TRY IT ▸ Look through the listing underneath for "cylinder", and copy every line that has it.

RECORDS FOR THIS EXERCISE ▸
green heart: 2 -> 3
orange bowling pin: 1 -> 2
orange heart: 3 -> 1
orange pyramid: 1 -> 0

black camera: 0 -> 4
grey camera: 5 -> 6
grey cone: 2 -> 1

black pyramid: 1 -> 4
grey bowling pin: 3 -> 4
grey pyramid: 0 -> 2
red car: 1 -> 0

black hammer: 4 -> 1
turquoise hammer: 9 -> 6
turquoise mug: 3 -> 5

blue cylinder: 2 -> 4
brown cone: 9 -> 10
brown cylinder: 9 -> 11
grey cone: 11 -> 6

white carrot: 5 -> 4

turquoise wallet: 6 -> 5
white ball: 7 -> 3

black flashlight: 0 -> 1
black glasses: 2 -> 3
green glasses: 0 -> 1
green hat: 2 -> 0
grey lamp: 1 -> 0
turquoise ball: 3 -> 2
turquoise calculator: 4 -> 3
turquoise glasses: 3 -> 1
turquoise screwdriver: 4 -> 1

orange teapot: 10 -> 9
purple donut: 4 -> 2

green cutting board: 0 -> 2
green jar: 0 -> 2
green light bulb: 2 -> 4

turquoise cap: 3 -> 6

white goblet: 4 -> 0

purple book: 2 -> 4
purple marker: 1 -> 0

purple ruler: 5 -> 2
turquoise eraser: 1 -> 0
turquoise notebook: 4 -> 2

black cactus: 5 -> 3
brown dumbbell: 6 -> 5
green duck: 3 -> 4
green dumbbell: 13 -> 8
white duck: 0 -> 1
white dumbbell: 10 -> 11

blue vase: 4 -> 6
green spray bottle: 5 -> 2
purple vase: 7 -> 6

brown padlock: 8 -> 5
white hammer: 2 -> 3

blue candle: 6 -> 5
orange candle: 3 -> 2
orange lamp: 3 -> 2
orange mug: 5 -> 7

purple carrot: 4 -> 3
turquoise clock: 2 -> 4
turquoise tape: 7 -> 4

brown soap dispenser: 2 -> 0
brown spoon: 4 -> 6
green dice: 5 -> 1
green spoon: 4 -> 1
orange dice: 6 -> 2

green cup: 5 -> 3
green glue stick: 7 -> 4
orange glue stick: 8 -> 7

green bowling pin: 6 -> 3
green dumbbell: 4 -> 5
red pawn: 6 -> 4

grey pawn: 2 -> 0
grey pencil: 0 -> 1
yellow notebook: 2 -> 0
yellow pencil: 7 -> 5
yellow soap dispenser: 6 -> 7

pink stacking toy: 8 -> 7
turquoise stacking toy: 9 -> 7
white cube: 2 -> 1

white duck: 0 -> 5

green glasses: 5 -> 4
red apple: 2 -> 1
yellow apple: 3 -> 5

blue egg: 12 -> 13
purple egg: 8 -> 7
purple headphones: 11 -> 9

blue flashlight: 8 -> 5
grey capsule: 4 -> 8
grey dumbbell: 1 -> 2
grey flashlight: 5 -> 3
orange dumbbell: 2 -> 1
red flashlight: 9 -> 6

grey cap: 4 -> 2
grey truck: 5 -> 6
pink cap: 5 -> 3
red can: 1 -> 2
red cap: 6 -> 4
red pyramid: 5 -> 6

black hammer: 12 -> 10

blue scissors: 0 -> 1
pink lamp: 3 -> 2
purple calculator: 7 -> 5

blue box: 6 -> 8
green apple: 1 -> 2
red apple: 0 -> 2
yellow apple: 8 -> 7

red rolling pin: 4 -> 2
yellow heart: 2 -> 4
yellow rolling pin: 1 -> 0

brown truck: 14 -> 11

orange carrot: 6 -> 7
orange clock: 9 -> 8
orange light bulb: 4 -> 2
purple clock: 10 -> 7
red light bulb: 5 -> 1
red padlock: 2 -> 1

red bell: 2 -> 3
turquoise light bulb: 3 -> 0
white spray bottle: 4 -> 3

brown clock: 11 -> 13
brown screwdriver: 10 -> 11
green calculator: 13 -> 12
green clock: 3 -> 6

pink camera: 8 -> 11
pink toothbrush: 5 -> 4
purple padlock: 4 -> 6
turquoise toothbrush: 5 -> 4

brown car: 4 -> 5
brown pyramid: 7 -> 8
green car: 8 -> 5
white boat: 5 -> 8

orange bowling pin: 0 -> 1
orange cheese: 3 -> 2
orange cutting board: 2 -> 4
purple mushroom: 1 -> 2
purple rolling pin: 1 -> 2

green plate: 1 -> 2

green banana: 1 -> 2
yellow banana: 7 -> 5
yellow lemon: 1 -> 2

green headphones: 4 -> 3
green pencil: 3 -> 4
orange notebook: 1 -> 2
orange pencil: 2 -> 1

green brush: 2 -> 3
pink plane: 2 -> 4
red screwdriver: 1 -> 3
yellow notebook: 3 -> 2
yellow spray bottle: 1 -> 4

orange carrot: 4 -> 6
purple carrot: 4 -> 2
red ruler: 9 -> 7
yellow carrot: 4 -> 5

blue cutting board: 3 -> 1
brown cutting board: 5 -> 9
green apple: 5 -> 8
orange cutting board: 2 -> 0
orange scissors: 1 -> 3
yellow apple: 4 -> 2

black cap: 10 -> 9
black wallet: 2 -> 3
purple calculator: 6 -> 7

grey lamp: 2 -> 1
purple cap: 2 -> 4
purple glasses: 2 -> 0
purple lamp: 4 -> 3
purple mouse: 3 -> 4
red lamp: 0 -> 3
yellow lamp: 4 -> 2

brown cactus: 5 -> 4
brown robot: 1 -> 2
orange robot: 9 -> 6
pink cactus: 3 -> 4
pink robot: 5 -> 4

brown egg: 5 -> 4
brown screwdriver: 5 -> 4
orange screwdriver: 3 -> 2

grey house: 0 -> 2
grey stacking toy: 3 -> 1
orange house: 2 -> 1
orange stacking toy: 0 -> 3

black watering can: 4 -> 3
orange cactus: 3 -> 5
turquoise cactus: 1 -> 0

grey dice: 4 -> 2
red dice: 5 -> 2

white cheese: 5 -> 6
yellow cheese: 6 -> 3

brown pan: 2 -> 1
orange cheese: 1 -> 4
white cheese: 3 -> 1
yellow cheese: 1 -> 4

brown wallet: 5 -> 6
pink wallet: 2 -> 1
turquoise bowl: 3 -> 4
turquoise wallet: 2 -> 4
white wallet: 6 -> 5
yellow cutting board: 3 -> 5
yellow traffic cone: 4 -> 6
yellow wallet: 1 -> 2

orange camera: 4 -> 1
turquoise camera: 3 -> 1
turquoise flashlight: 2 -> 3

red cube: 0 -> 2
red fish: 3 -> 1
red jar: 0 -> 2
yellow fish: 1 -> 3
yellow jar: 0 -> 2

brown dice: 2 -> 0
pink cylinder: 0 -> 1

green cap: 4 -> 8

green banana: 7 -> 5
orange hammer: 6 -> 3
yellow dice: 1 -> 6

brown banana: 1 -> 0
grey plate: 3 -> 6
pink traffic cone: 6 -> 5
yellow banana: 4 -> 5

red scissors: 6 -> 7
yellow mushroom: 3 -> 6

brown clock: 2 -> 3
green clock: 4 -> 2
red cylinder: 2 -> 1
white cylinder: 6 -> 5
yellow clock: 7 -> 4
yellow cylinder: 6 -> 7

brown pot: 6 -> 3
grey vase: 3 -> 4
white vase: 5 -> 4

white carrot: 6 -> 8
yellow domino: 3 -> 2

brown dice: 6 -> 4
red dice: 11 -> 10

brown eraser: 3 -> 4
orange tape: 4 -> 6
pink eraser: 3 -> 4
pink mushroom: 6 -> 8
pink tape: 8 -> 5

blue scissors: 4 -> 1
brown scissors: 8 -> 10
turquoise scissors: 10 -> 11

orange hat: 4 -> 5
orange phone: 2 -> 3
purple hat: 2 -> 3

ANSWER SECTION ▸
blue cylinder: 2 -> 4
brown cylinder: 9 -> 11
pink cylinder: 0 -> 1
red cylinder: 2 -> 1
white cylinder: 6 -> 5
yellow cylinder: 6 -> 7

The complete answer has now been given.